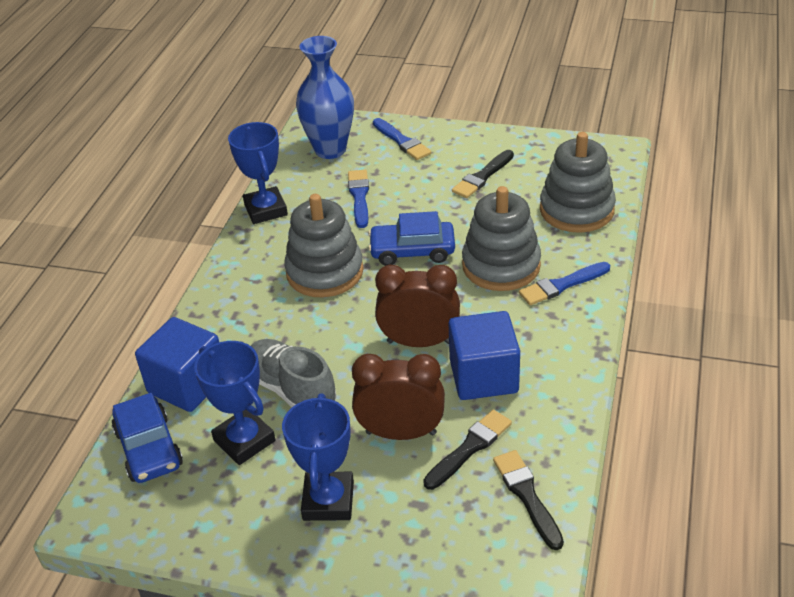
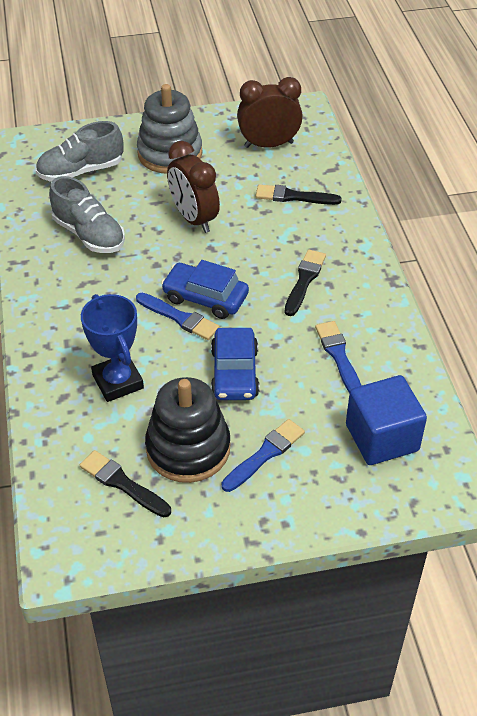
black stacking toy: 0 -> 1
blue cube: 2 -> 1
blue trophy: 3 -> 1
blue vase: 1 -> 0
grey shoe: 1 -> 2
grey stacking toy: 3 -> 1

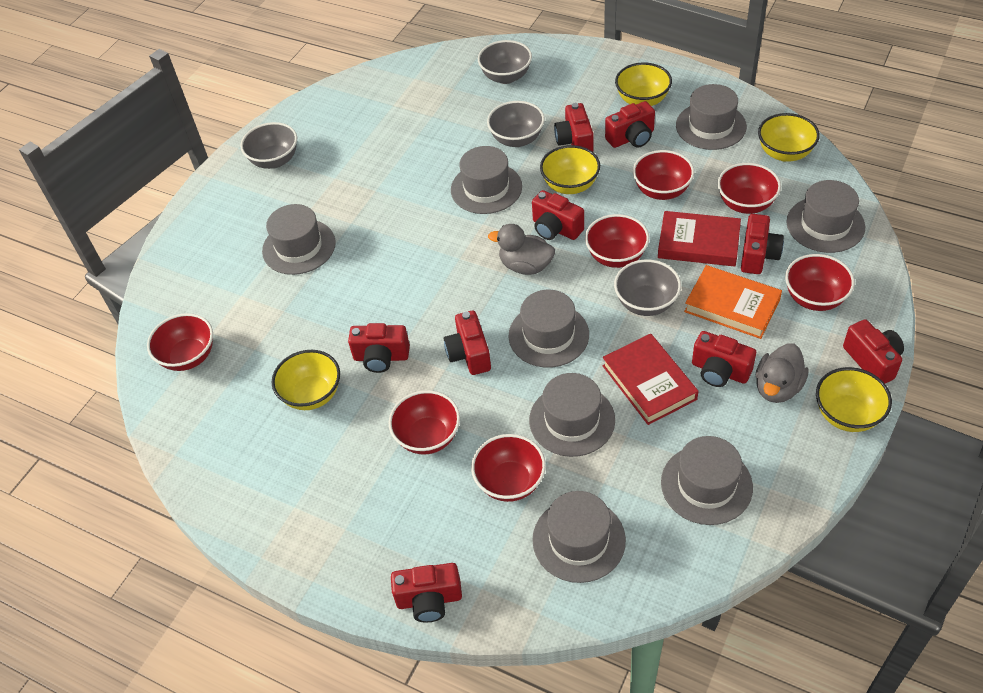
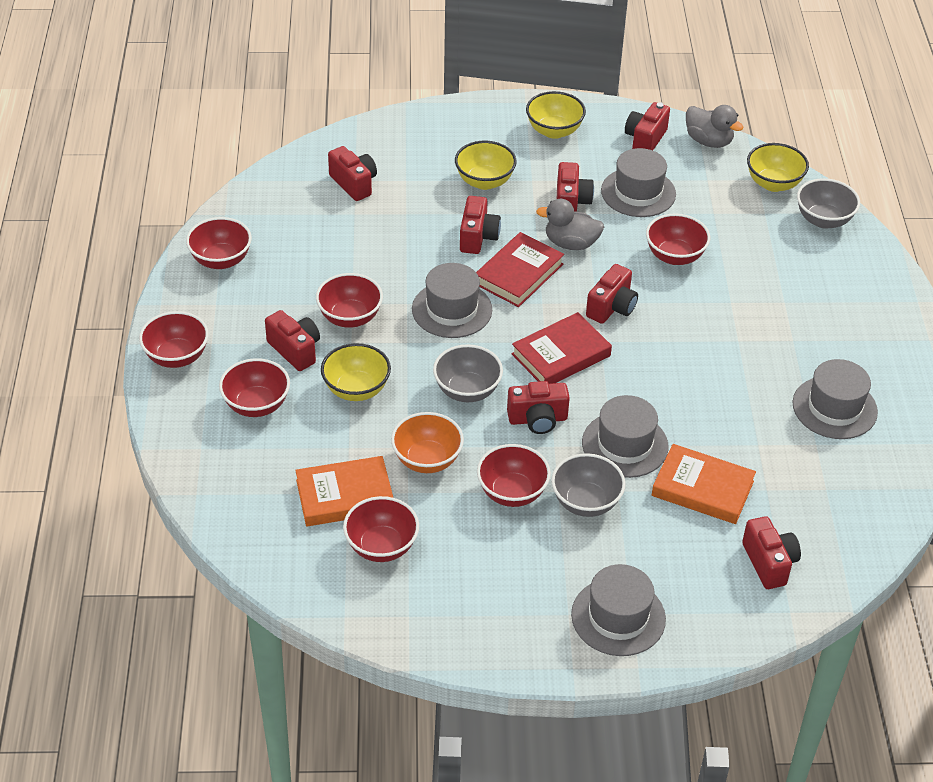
grey bowl: 4 -> 3
grey hat: 8 -> 5
orange book: 1 -> 2
orange bowl: 0 -> 1
red camera: 9 -> 8
yellow bowl: 5 -> 4

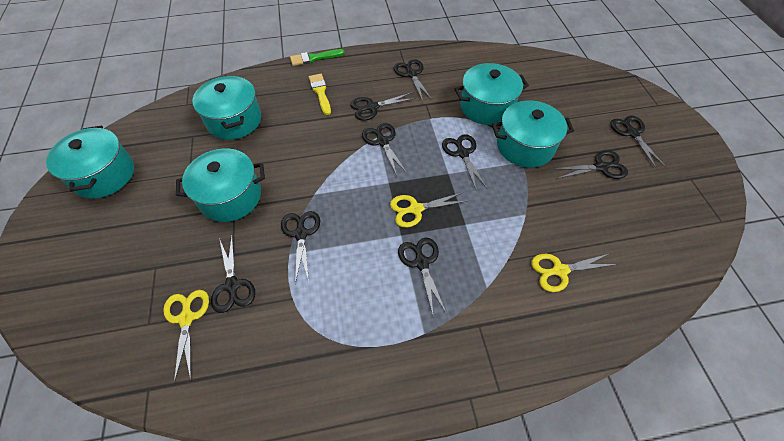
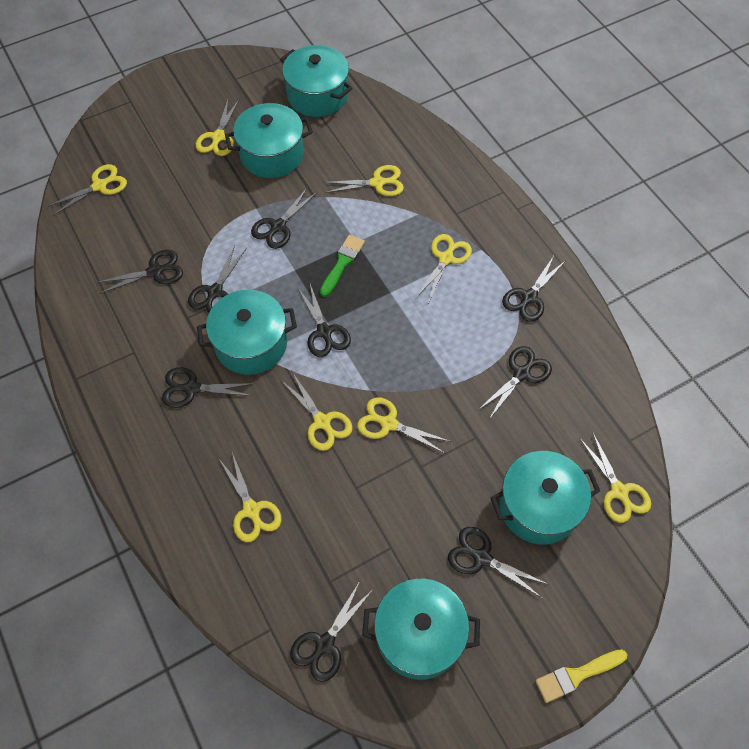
yellow scissors: 3 -> 8

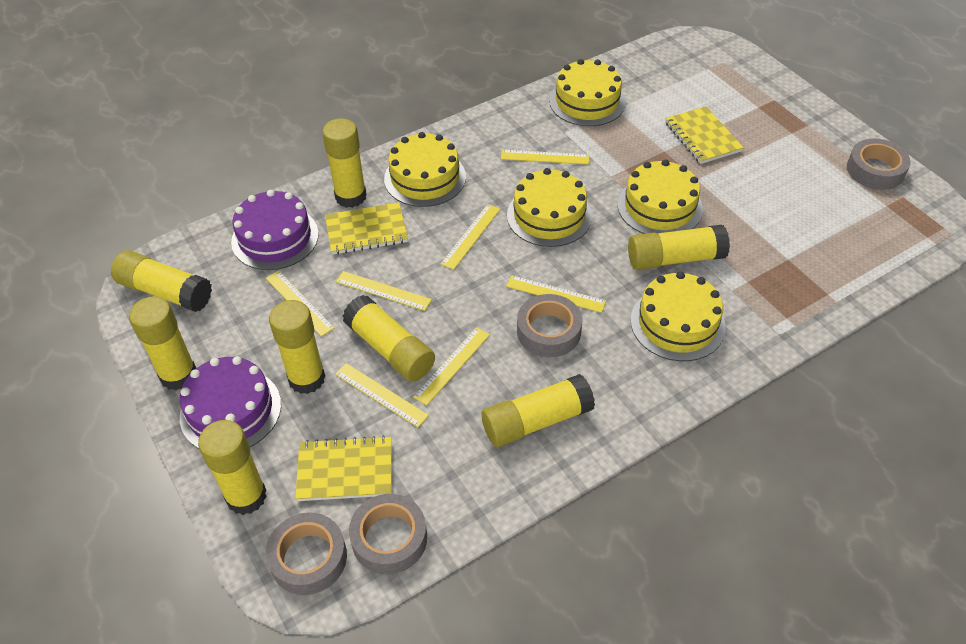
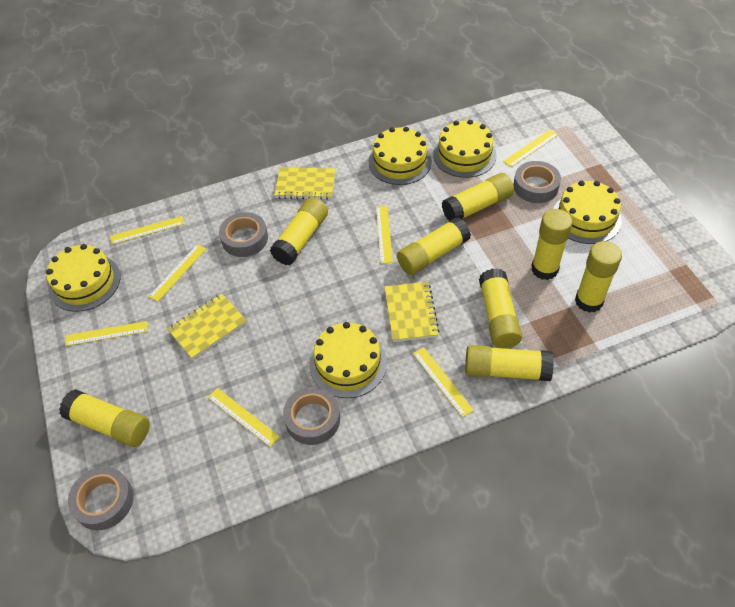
purple cake: 2 -> 0

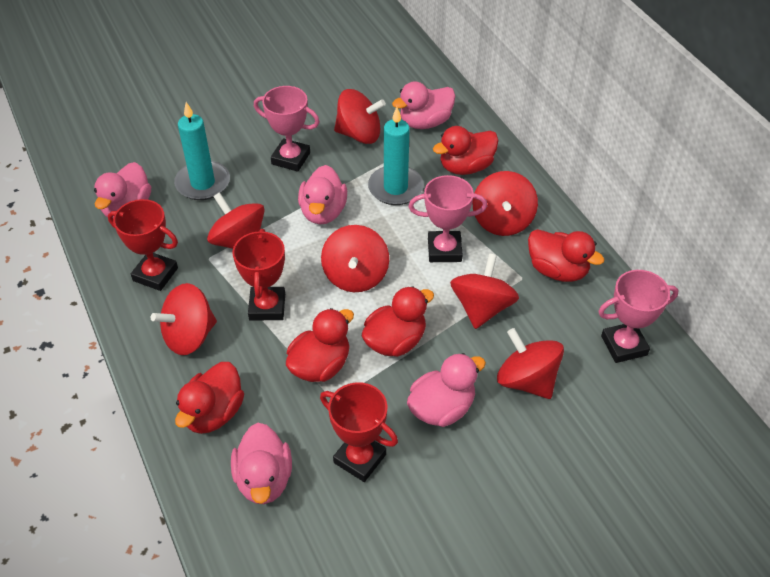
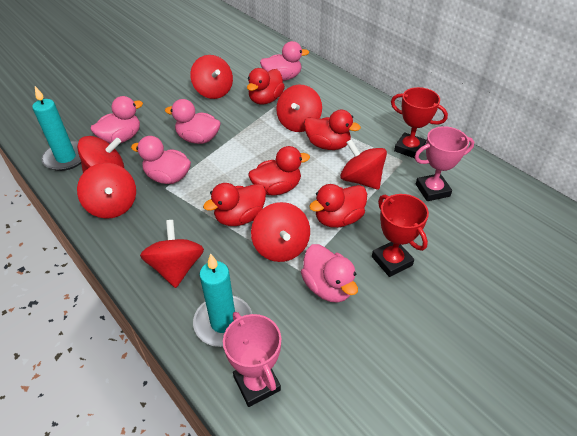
pink trophy: 3 -> 2
red trophy: 3 -> 2

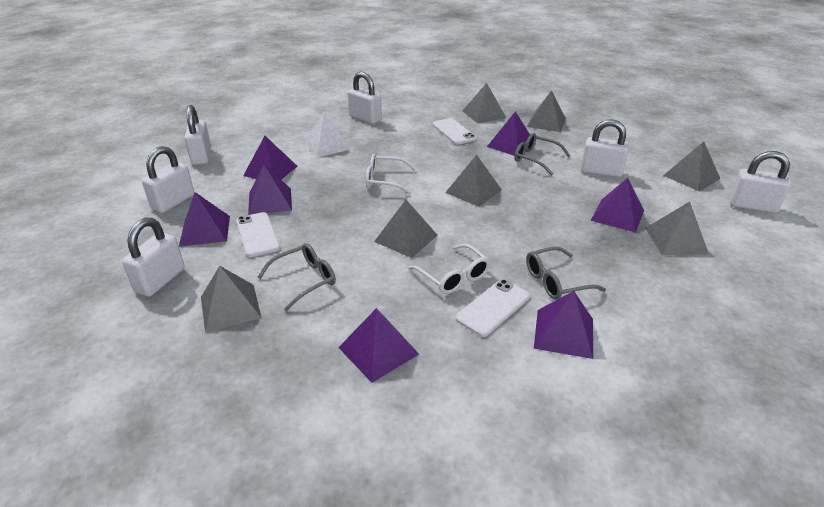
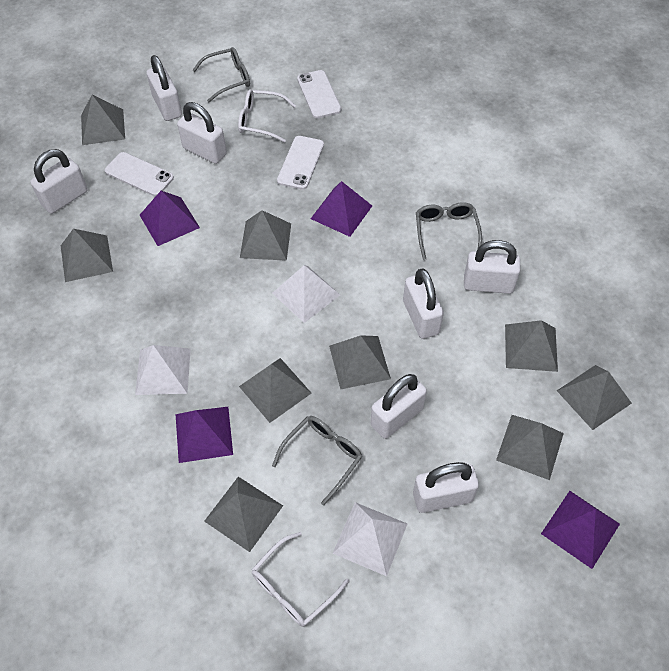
grey pyramid: 7 -> 9
purple pyramid: 7 -> 4
white padlock: 6 -> 7
white pyramid: 1 -> 3

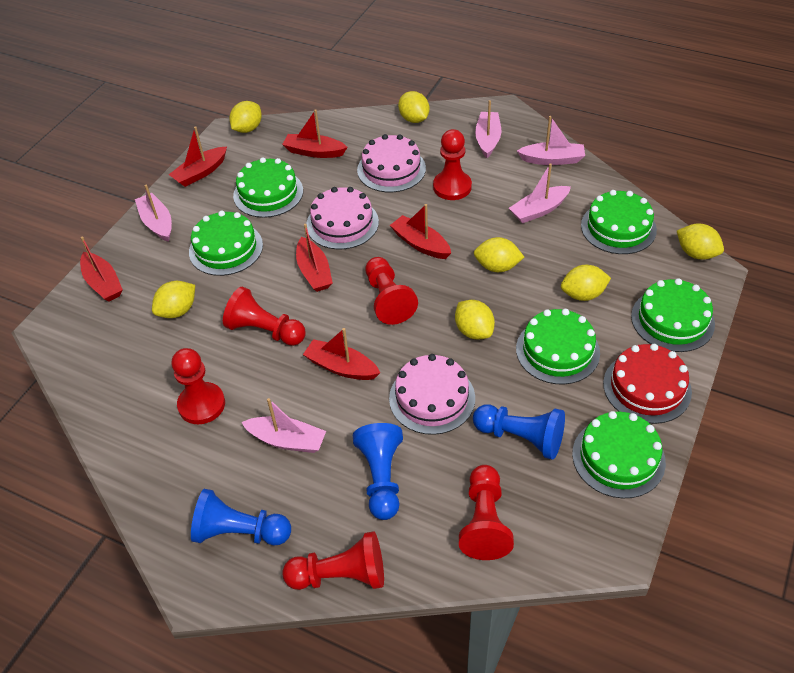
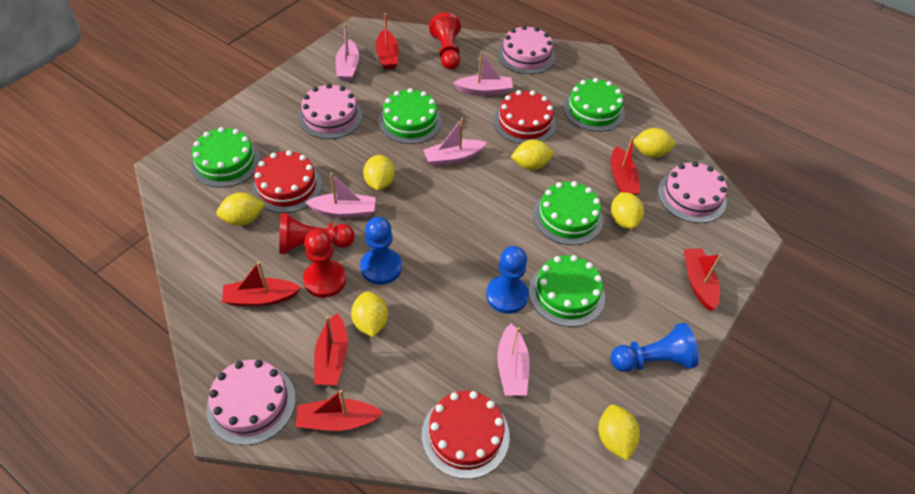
green cake: 6 -> 5
pink cake: 3 -> 4
red cake: 1 -> 3
red pawn: 6 -> 3

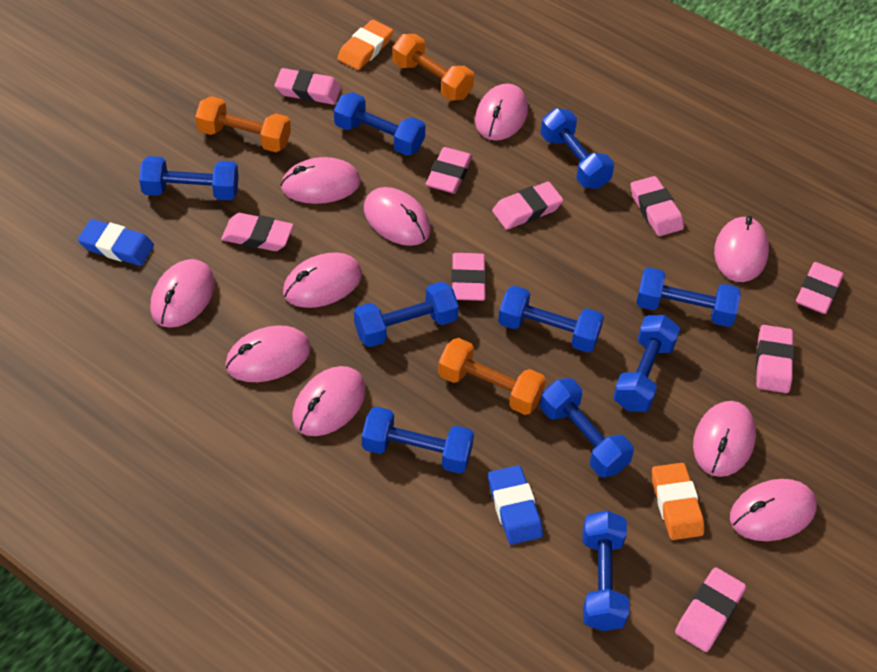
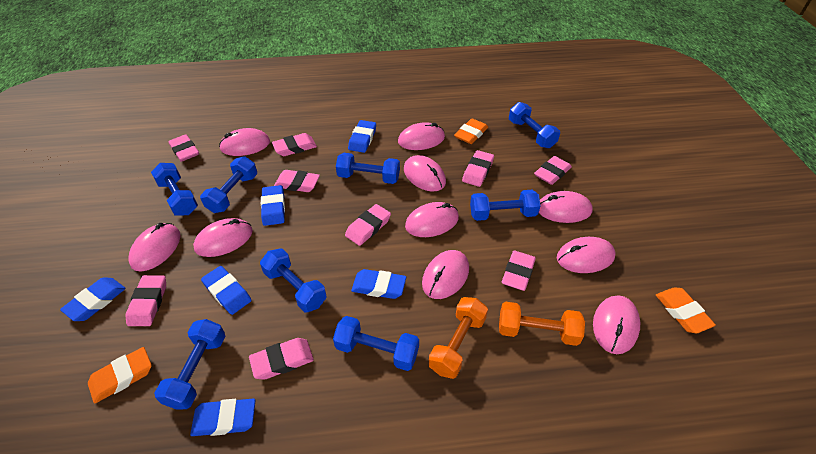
blue dumbbell: 10 -> 8
blue eraser: 2 -> 6
orange dumbbell: 3 -> 2
orange eraser: 2 -> 3

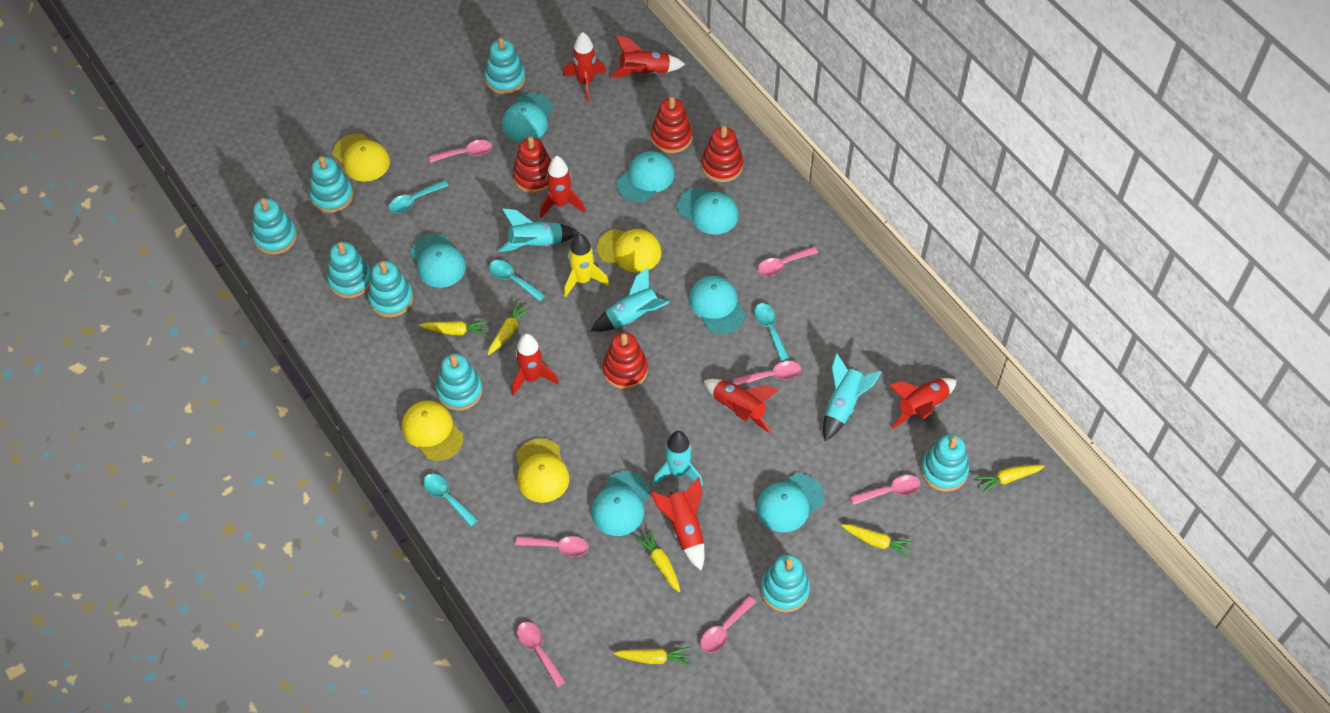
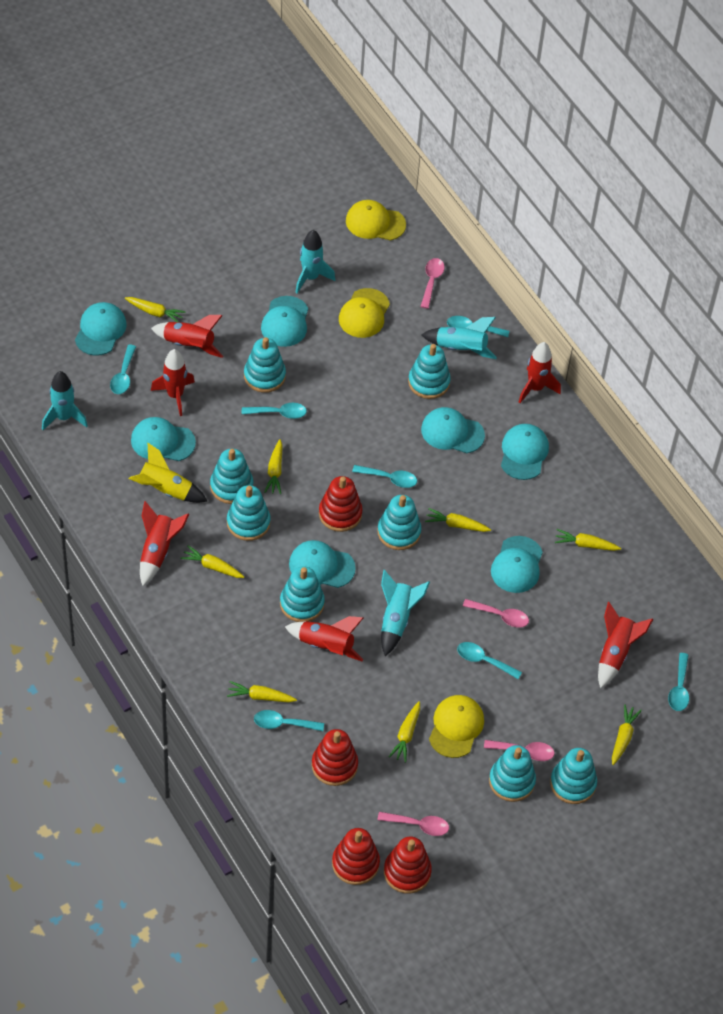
pink spoon: 7 -> 4
red rocket: 7 -> 6
turquoise spoon: 4 -> 7
yellow cap: 4 -> 3
yellow carrot: 6 -> 8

• • • •

▶ **Task statement**: Look through the entries above, and wherever a line holds the word "orange", copy it.

▶ **Output of the exercise**:
orange book: 1 -> 2
orange bowl: 0 -> 1
orange dumbbell: 3 -> 2
orange eraser: 2 -> 3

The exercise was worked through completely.